» Task objective
Among the lines of data below, reproduce only those from the one with "camera: 115 degrees left, 15 degrees down" through the one with "(514, 303) = (328, 171): none", exactly as they stand, both ends included.

» Material shown
▼▼▼

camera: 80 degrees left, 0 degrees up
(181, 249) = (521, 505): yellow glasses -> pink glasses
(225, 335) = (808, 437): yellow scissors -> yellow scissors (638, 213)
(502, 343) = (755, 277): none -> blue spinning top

▲▲▲
▼▼▼

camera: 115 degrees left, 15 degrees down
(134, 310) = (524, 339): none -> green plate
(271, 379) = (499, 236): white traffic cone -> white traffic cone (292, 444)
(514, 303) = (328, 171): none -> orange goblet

▲▲▲

» Your solution
camera: 115 degrees left, 15 degrees down
(134, 310) = (524, 339): none -> green plate
(271, 379) = (499, 236): white traffic cone -> white traffic cone (292, 444)
(514, 303) = (328, 171): none -> orange goblet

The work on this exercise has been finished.